— Written instruction —
Please rewrite the records below with "screenshot" replaced by "screen capture" and everything else left the same.
########################################
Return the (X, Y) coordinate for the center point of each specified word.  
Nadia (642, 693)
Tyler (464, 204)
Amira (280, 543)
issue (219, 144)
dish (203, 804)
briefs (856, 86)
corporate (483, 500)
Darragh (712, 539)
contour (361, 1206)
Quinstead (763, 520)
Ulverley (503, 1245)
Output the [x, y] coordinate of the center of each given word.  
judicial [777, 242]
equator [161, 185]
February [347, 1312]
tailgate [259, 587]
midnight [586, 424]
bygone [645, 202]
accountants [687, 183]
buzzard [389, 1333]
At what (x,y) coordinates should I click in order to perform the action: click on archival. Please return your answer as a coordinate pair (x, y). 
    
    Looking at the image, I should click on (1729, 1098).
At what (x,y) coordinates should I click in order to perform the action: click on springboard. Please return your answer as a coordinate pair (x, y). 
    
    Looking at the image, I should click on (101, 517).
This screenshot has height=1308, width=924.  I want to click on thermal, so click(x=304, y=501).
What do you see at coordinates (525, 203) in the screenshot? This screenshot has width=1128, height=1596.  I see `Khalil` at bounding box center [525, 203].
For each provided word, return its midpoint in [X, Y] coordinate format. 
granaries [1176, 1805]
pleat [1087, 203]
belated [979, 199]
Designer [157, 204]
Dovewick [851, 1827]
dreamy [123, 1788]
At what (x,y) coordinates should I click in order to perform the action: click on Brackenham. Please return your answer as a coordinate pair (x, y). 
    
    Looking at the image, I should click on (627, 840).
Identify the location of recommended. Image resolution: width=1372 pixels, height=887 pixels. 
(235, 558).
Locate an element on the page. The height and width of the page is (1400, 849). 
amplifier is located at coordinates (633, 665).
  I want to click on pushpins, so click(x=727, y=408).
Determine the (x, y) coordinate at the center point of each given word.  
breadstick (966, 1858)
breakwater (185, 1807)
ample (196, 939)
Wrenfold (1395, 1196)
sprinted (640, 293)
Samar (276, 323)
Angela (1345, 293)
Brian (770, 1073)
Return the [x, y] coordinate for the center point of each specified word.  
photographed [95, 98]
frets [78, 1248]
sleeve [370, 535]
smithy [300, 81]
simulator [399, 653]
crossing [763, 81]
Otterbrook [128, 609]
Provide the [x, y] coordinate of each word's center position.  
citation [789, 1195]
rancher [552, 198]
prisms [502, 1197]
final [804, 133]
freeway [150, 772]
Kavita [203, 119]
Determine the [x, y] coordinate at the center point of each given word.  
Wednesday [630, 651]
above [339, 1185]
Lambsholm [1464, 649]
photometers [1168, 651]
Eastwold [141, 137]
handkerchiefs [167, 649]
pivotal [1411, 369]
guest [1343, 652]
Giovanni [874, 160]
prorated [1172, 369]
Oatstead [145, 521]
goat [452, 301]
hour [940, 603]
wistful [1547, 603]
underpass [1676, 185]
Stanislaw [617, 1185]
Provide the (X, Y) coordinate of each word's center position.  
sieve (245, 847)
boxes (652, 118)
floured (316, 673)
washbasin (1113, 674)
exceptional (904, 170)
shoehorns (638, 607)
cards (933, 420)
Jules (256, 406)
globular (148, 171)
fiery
########################################
— Solution to the exercise —
Return the (X, Y) coordinate for the center point of each specified word.  
Nadia (642, 693)
Tyler (464, 204)
Amira (280, 543)
issue (219, 144)
dish (203, 804)
briefs (856, 86)
corporate (483, 500)
Darragh (712, 539)
contour (361, 1206)
Quinstead (763, 520)
Ulverley (503, 1245)
Output the [x, y] coordinate of the center of each given word.  
judicial [777, 242]
equator [161, 185]
February [347, 1312]
tailgate [259, 587]
midnight [586, 424]
bygone [645, 202]
accountants [687, 183]
buzzard [389, 1333]
At what (x,y) coordinates should I click in order to perform the action: click on archival. Please return your answer as a coordinate pair (x, y). 
    
    Looking at the image, I should click on (1729, 1098).
At what (x,y) coordinates should I click in order to perform the action: click on springboard. Please return your answer as a coordinate pair (x, y). 
    
    Looking at the image, I should click on (101, 517).
This screen capture has height=1308, width=924.  I want to click on thermal, so click(x=304, y=501).
What do you see at coordinates (525, 203) in the screen capture? This screen capture has width=1128, height=1596.  I see `Khalil` at bounding box center [525, 203].
For each provided word, return its midpoint in [X, Y] coordinate format. 
granaries [1176, 1805]
pleat [1087, 203]
belated [979, 199]
Designer [157, 204]
Dovewick [851, 1827]
dreamy [123, 1788]
At what (x,y) coordinates should I click in order to perform the action: click on Brackenham. Please return your answer as a coordinate pair (x, y). 
    
    Looking at the image, I should click on (627, 840).
Identify the location of recommended. Image resolution: width=1372 pixels, height=887 pixels. 
(235, 558).
Locate an element on the page. The height and width of the page is (1400, 849). 
amplifier is located at coordinates (633, 665).
  I want to click on pushpins, so click(x=727, y=408).
Determine the (x, y) coordinate at the center point of each given word.  
breadstick (966, 1858)
breakwater (185, 1807)
ample (196, 939)
Wrenfold (1395, 1196)
sprinted (640, 293)
Samar (276, 323)
Angela (1345, 293)
Brian (770, 1073)
Return the [x, y] coordinate for the center point of each specified word.  
photographed [95, 98]
frets [78, 1248]
sleeve [370, 535]
smithy [300, 81]
simulator [399, 653]
crossing [763, 81]
Otterbrook [128, 609]
Provide the [x, y] coordinate of each word's center position.  
citation [789, 1195]
rancher [552, 198]
prisms [502, 1197]
final [804, 133]
freeway [150, 772]
Kavita [203, 119]
Determine the [x, y] coordinate at the center point of each given word.  
Wednesday [630, 651]
above [339, 1185]
Lambsholm [1464, 649]
photometers [1168, 651]
Eastwold [141, 137]
handkerchiefs [167, 649]
pivotal [1411, 369]
guest [1343, 652]
Giovanni [874, 160]
prorated [1172, 369]
Oatstead [145, 521]
goat [452, 301]
hour [940, 603]
wistful [1547, 603]
underpass [1676, 185]
Stanislaw [617, 1185]
Provide the (X, Y) coordinate of each word's center position.  
sieve (245, 847)
boxes (652, 118)
floured (316, 673)
washbasin (1113, 674)
exceptional (904, 170)
shoehorns (638, 607)
cards (933, 420)
Jules (256, 406)
globular (148, 171)
fiery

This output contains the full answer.